Problem to work on: The records below are to be retyped in full. Keep every word.

Extracted material:
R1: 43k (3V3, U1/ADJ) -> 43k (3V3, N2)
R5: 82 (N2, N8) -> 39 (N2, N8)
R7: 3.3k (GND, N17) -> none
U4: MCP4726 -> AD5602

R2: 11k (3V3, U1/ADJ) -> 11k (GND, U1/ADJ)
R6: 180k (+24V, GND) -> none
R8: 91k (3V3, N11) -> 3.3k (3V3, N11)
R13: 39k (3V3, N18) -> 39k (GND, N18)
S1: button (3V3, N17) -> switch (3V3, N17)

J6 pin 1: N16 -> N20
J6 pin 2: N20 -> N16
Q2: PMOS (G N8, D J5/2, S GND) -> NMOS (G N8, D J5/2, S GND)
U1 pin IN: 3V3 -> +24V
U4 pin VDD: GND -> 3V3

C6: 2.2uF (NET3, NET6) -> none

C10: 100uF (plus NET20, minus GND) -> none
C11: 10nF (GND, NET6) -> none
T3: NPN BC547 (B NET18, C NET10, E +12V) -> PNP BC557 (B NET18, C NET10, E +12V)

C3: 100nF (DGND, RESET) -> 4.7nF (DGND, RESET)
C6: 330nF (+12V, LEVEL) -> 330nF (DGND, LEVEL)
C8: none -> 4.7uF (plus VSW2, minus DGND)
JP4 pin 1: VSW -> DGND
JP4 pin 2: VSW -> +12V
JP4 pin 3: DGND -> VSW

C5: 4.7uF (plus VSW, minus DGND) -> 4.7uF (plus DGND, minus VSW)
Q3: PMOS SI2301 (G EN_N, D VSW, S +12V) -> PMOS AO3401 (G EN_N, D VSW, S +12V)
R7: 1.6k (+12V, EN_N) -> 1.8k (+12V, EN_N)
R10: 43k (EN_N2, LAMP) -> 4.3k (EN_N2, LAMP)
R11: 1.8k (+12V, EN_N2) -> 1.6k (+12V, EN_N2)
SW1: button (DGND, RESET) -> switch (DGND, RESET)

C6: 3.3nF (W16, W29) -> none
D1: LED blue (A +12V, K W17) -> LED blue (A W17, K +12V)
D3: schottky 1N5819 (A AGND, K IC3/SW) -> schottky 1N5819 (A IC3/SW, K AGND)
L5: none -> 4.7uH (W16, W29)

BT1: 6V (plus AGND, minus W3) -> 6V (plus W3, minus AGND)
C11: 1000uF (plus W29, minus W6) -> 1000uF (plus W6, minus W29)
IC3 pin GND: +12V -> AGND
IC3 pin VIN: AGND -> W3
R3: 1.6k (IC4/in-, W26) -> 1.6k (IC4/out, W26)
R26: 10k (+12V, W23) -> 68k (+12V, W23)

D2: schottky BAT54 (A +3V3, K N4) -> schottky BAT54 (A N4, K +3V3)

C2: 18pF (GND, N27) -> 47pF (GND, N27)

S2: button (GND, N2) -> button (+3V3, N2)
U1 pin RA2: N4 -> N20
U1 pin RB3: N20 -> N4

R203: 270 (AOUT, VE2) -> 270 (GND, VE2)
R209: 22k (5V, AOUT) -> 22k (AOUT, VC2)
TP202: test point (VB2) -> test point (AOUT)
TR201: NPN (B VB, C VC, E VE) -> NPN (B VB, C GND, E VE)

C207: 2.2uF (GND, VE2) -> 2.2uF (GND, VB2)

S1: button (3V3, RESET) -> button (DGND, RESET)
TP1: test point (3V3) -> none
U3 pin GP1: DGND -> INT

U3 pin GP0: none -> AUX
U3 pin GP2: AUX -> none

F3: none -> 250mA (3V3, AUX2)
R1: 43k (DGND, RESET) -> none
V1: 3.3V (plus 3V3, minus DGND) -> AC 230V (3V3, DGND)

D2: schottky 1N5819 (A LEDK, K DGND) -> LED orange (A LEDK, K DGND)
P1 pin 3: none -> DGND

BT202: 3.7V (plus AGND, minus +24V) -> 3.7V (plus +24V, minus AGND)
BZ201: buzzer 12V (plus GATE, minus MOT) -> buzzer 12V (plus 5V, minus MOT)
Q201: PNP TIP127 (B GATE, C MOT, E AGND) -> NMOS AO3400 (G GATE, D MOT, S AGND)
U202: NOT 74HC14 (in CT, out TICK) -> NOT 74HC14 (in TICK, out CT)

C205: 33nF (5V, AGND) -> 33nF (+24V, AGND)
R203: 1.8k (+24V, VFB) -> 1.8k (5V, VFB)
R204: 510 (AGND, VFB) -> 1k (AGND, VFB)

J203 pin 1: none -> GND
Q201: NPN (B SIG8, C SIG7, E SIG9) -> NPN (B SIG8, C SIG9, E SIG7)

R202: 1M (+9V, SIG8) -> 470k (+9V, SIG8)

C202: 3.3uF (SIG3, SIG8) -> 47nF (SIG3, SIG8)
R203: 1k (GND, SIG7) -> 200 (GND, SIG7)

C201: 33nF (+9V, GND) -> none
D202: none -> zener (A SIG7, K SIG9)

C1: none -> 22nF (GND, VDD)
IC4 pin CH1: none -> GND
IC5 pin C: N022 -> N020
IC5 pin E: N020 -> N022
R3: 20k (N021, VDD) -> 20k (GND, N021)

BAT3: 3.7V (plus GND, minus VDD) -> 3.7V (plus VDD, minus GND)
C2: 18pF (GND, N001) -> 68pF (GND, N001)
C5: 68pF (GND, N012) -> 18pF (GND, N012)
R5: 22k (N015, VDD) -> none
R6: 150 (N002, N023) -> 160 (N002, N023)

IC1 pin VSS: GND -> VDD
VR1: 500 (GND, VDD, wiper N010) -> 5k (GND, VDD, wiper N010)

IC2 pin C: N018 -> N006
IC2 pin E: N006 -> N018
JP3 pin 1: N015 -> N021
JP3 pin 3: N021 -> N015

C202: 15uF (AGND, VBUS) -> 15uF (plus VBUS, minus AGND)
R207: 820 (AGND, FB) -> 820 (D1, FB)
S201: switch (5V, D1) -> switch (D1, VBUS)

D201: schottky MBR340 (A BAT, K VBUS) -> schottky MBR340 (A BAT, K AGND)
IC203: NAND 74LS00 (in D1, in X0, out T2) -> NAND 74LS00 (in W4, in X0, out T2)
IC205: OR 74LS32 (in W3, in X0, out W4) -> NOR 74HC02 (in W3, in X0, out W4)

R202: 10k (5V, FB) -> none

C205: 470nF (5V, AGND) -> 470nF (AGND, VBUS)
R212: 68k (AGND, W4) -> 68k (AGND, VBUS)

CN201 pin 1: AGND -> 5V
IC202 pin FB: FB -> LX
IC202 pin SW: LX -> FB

Response:
R1: 43k (3V3, U1/ADJ) -> 43k (3V3, N2)
R5: 82 (N2, N8) -> 39 (N2, N8)
R7: 3.3k (GND, N17) -> none
U4: MCP4726 -> AD5602

R2: 11k (3V3, U1/ADJ) -> 11k (GND, U1/ADJ)
R6: 180k (+24V, GND) -> none
R8: 91k (3V3, N11) -> 3.3k (3V3, N11)
R13: 39k (3V3, N18) -> 39k (GND, N18)
S1: button (3V3, N17) -> switch (3V3, N17)

J6 pin 1: N16 -> N20
J6 pin 2: N20 -> N16
Q2: PMOS (G N8, D J5/2, S GND) -> NMOS (G N8, D J5/2, S GND)
U1 pin IN: 3V3 -> +24V
U4 pin VDD: GND -> 3V3

C6: 2.2uF (NET3, NET6) -> none

C10: 100uF (plus NET20, minus GND) -> none
C11: 10nF (GND, NET6) -> none
T3: NPN BC547 (B NET18, C NET10, E +12V) -> PNP BC557 (B NET18, C NET10, E +12V)

C3: 100nF (DGND, RESET) -> 4.7nF (DGND, RESET)
C6: 330nF (+12V, LEVEL) -> 330nF (DGND, LEVEL)
C8: none -> 4.7uF (plus VSW2, minus DGND)
JP4 pin 1: VSW -> DGND
JP4 pin 2: VSW -> +12V
JP4 pin 3: DGND -> VSW

C5: 4.7uF (plus VSW, minus DGND) -> 4.7uF (plus DGND, minus VSW)
Q3: PMOS SI2301 (G EN_N, D VSW, S +12V) -> PMOS AO3401 (G EN_N, D VSW, S +12V)
R7: 1.6k (+12V, EN_N) -> 1.8k (+12V, EN_N)
R10: 43k (EN_N2, LAMP) -> 4.3k (EN_N2, LAMP)
R11: 1.8k (+12V, EN_N2) -> 1.6k (+12V, EN_N2)
SW1: button (DGND, RESET) -> switch (DGND, RESET)

C6: 3.3nF (W16, W29) -> none
D1: LED blue (A +12V, K W17) -> LED blue (A W17, K +12V)
D3: schottky 1N5819 (A AGND, K IC3/SW) -> schottky 1N5819 (A IC3/SW, K AGND)
L5: none -> 4.7uH (W16, W29)

BT1: 6V (plus AGND, minus W3) -> 6V (plus W3, minus AGND)
C11: 1000uF (plus W29, minus W6) -> 1000uF (plus W6, minus W29)
IC3 pin GND: +12V -> AGND
IC3 pin VIN: AGND -> W3
R3: 1.6k (IC4/in-, W26) -> 1.6k (IC4/out, W26)
R26: 10k (+12V, W23) -> 68k (+12V, W23)

D2: schottky BAT54 (A +3V3, K N4) -> schottky BAT54 (A N4, K +3V3)

C2: 18pF (GND, N27) -> 47pF (GND, N27)

S2: button (GND, N2) -> button (+3V3, N2)
U1 pin RA2: N4 -> N20
U1 pin RB3: N20 -> N4

R203: 270 (AOUT, VE2) -> 270 (GND, VE2)
R209: 22k (5V, AOUT) -> 22k (AOUT, VC2)
TP202: test point (VB2) -> test point (AOUT)
TR201: NPN (B VB, C VC, E VE) -> NPN (B VB, C GND, E VE)

C207: 2.2uF (GND, VE2) -> 2.2uF (GND, VB2)

S1: button (3V3, RESET) -> button (DGND, RESET)
TP1: test point (3V3) -> none
U3 pin GP1: DGND -> INT

U3 pin GP0: none -> AUX
U3 pin GP2: AUX -> none

F3: none -> 250mA (3V3, AUX2)
R1: 43k (DGND, RESET) -> none
V1: 3.3V (plus 3V3, minus DGND) -> AC 230V (3V3, DGND)

D2: schottky 1N5819 (A LEDK, K DGND) -> LED orange (A LEDK, K DGND)
P1 pin 3: none -> DGND

BT202: 3.7V (plus AGND, minus +24V) -> 3.7V (plus +24V, minus AGND)
BZ201: buzzer 12V (plus GATE, minus MOT) -> buzzer 12V (plus 5V, minus MOT)
Q201: PNP TIP127 (B GATE, C MOT, E AGND) -> NMOS AO3400 (G GATE, D MOT, S AGND)
U202: NOT 74HC14 (in CT, out TICK) -> NOT 74HC14 (in TICK, out CT)

C205: 33nF (5V, AGND) -> 33nF (+24V, AGND)
R203: 1.8k (+24V, VFB) -> 1.8k (5V, VFB)
R204: 510 (AGND, VFB) -> 1k (AGND, VFB)

J203 pin 1: none -> GND
Q201: NPN (B SIG8, C SIG7, E SIG9) -> NPN (B SIG8, C SIG9, E SIG7)

R202: 1M (+9V, SIG8) -> 470k (+9V, SIG8)

C202: 3.3uF (SIG3, SIG8) -> 47nF (SIG3, SIG8)
R203: 1k (GND, SIG7) -> 200 (GND, SIG7)

C201: 33nF (+9V, GND) -> none
D202: none -> zener (A SIG7, K SIG9)

C1: none -> 22nF (GND, VDD)
IC4 pin CH1: none -> GND
IC5 pin C: N022 -> N020
IC5 pin E: N020 -> N022
R3: 20k (N021, VDD) -> 20k (GND, N021)

BAT3: 3.7V (plus GND, minus VDD) -> 3.7V (plus VDD, minus GND)
C2: 18pF (GND, N001) -> 68pF (GND, N001)
C5: 68pF (GND, N012) -> 18pF (GND, N012)
R5: 22k (N015, VDD) -> none
R6: 150 (N002, N023) -> 160 (N002, N023)

IC1 pin VSS: GND -> VDD
VR1: 500 (GND, VDD, wiper N010) -> 5k (GND, VDD, wiper N010)

IC2 pin C: N018 -> N006
IC2 pin E: N006 -> N018
JP3 pin 1: N015 -> N021
JP3 pin 3: N021 -> N015

C202: 15uF (AGND, VBUS) -> 15uF (plus VBUS, minus AGND)
R207: 820 (AGND, FB) -> 820 (D1, FB)
S201: switch (5V, D1) -> switch (D1, VBUS)

D201: schottky MBR340 (A BAT, K VBUS) -> schottky MBR340 (A BAT, K AGND)
IC203: NAND 74LS00 (in D1, in X0, out T2) -> NAND 74LS00 (in W4, in X0, out T2)
IC205: OR 74LS32 (in W3, in X0, out W4) -> NOR 74HC02 (in W3, in X0, out W4)

R202: 10k (5V, FB) -> none

C205: 470nF (5V, AGND) -> 470nF (AGND, VBUS)
R212: 68k (AGND, W4) -> 68k (AGND, VBUS)

CN201 pin 1: AGND -> 5V
IC202 pin FB: FB -> LX
IC202 pin SW: LX -> FB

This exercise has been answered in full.